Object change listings
[Start of Attachment]

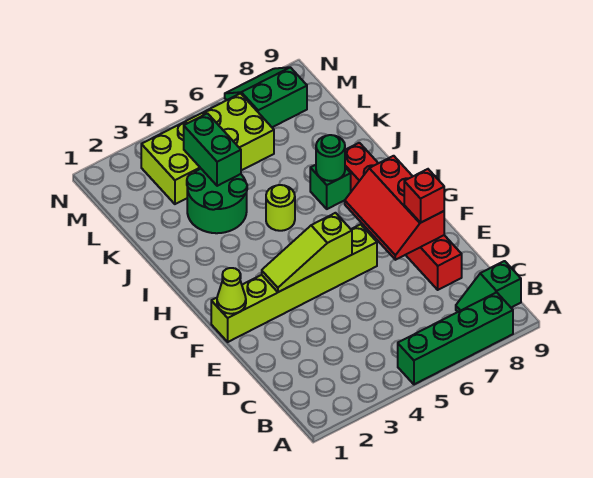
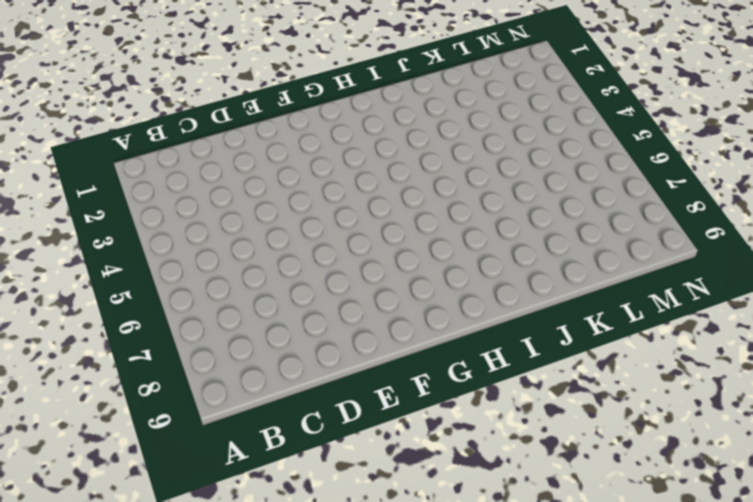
none -> green brick A5:A8 level 1
none -> green slope B8:B9 level 1 top 9
none -> red brick D8:I8 level 1

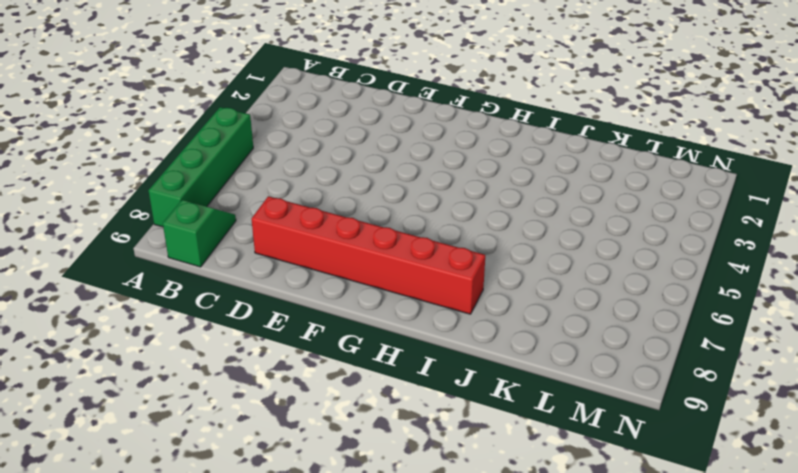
none -> lime brick F1:F6 level 1
none -> lime round brick I5 level 1
none -> green brick I7 level 1

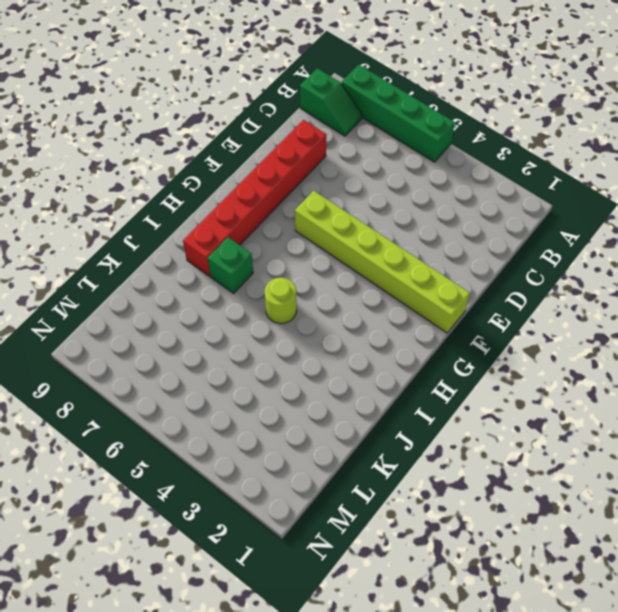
none -> green round brick J3:K4 level 1
none -> lime brick L3:M6 level 1
none -> green slope M7:N8 level 1 top M

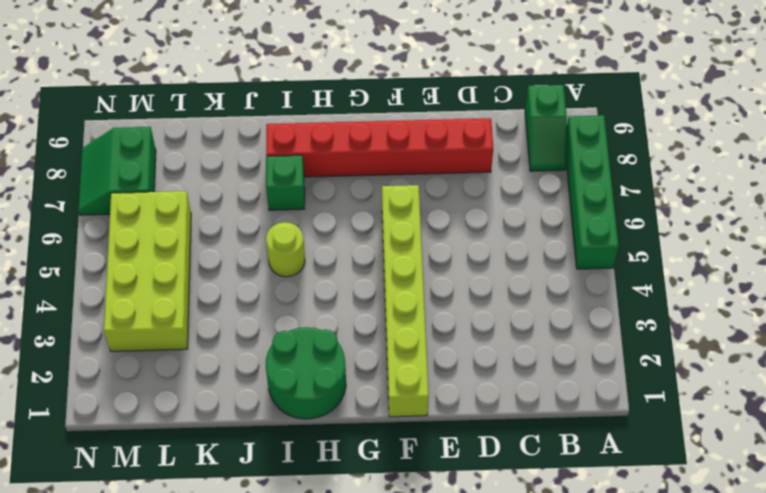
green round brick H1:I2 level 1 -> green round brick J3:K4 level 1
none -> red slope E7:G8 level 2 top 8
none -> lime cone F1 level 2
none -> lime slope F3:F5 level 2 top 5

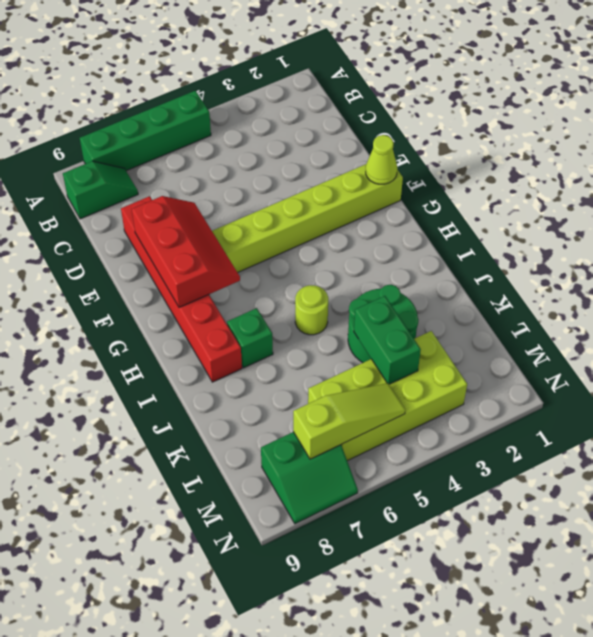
lime slope M5:M7 level 2 top 7 -> lime slope F3:F5 level 2 top 5
none -> green round brick I7 level 2
none -> red brick E8 level 3

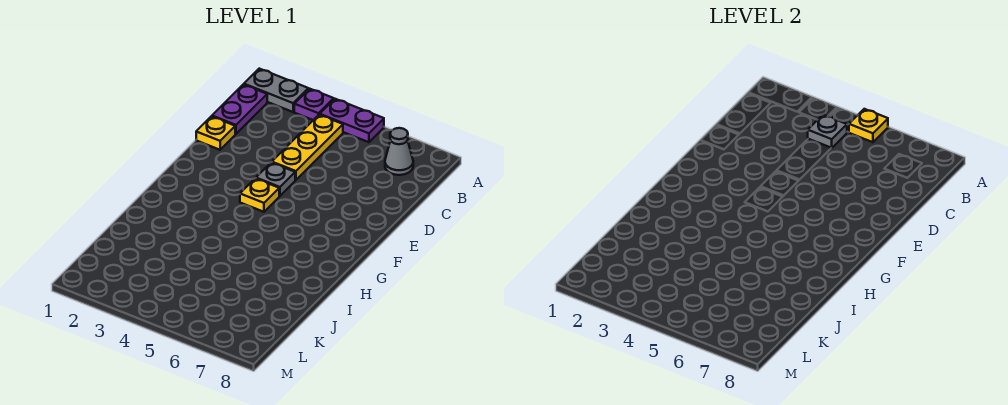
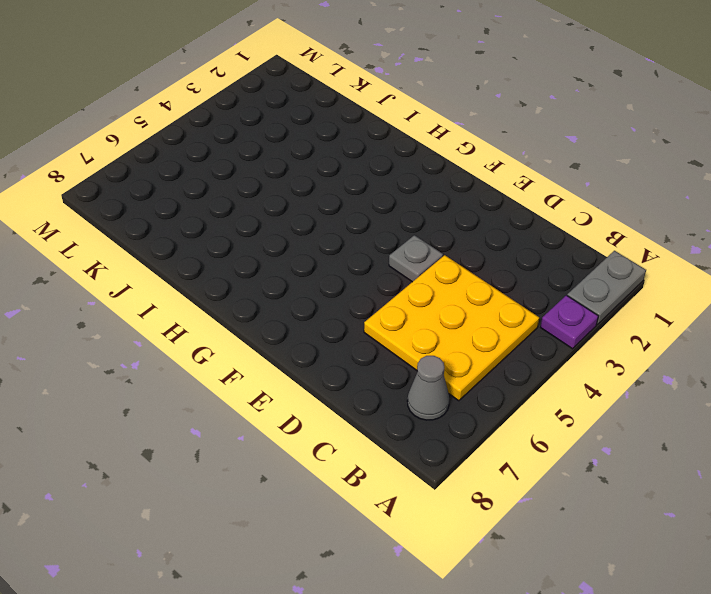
yellow plate B4:D6 level 1 -> yellow plate B4:D4 level 1
none -> purple plate A4:A5 level 1
none -> purple plate B1:C1 level 1

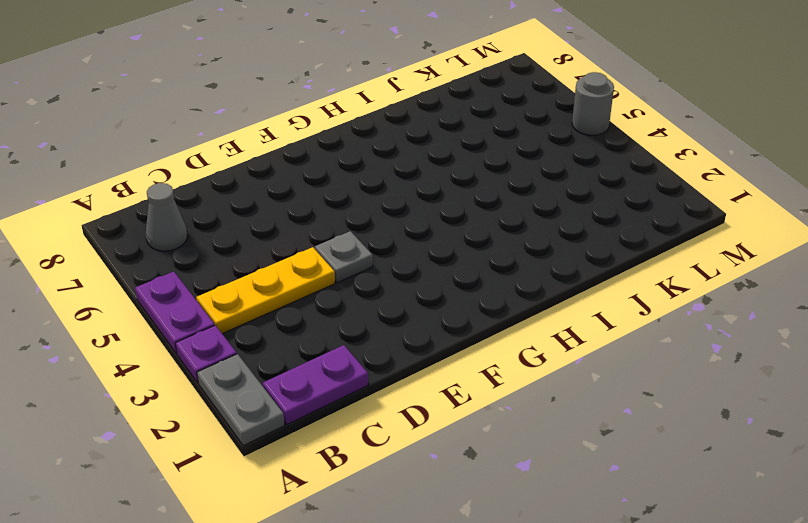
grey round brick M5 level 1 -> none
none -> yellow plate D1 level 1
none -> yellow plate F4 level 1

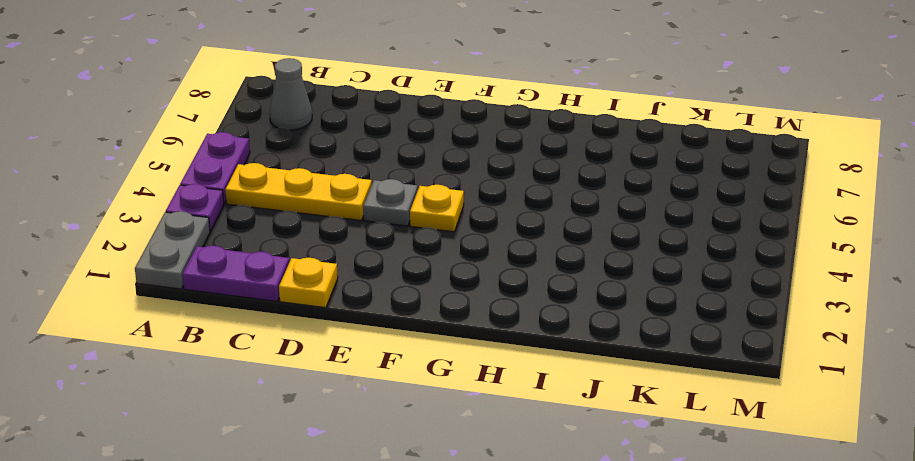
none -> yellow plate A5 level 2
none -> grey plate B4 level 2

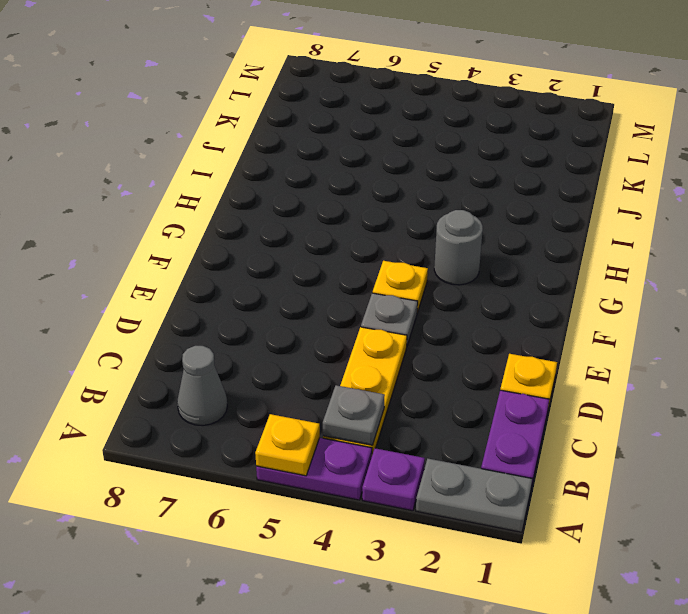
grey round brick G3 level 1 -> none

[End of Attachment]

TASK:
With the pictures left out, give again exactly the lines from the one with "none -> purple plate B1:C1 level 1" through the end of the data, both included.

EXERCISE SOLUTION:
none -> purple plate B1:C1 level 1

grey round brick M5 level 1 -> none
none -> yellow plate D1 level 1
none -> yellow plate F4 level 1

none -> yellow plate A5 level 2
none -> grey plate B4 level 2

grey round brick G3 level 1 -> none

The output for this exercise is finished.